▶ _How to complete this task_:
Only lines that contain the word "degrees" belong in the answer; copy them from the records below.

===== Available records =====

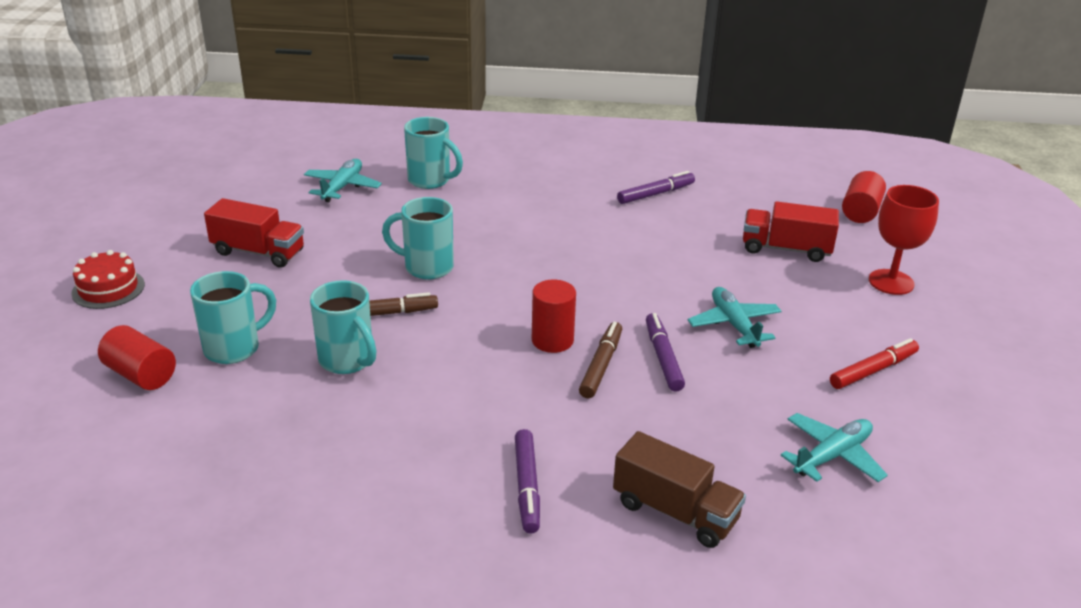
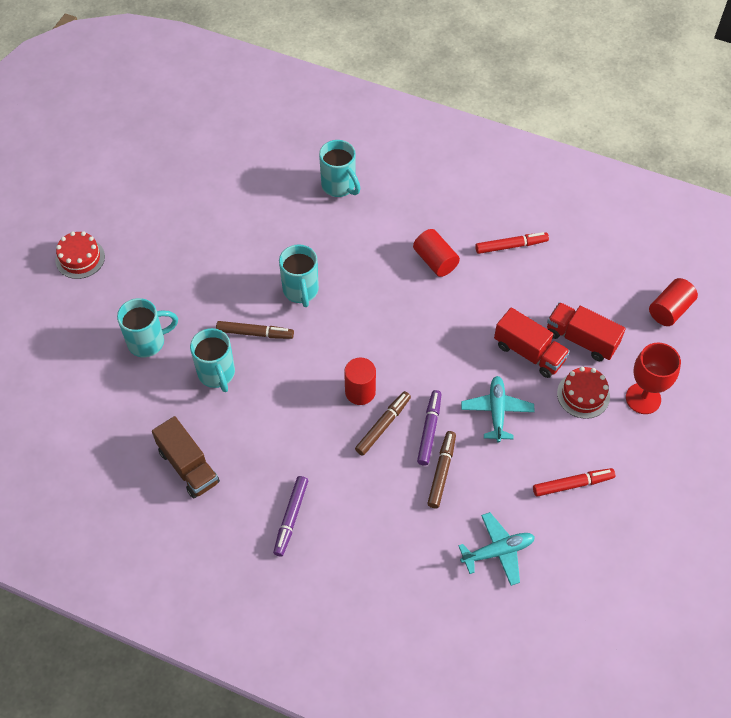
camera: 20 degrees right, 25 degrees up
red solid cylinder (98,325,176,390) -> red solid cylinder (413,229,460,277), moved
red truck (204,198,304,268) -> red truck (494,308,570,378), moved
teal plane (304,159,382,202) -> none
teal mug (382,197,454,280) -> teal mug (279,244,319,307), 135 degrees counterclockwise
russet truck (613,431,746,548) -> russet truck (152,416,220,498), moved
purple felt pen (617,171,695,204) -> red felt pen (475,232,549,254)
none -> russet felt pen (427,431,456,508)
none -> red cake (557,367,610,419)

=====

▶ _Response_:
camera: 20 degrees right, 25 degrees up
teal mug (382,197,454,280) -> teal mug (279,244,319,307), 135 degrees counterclockwise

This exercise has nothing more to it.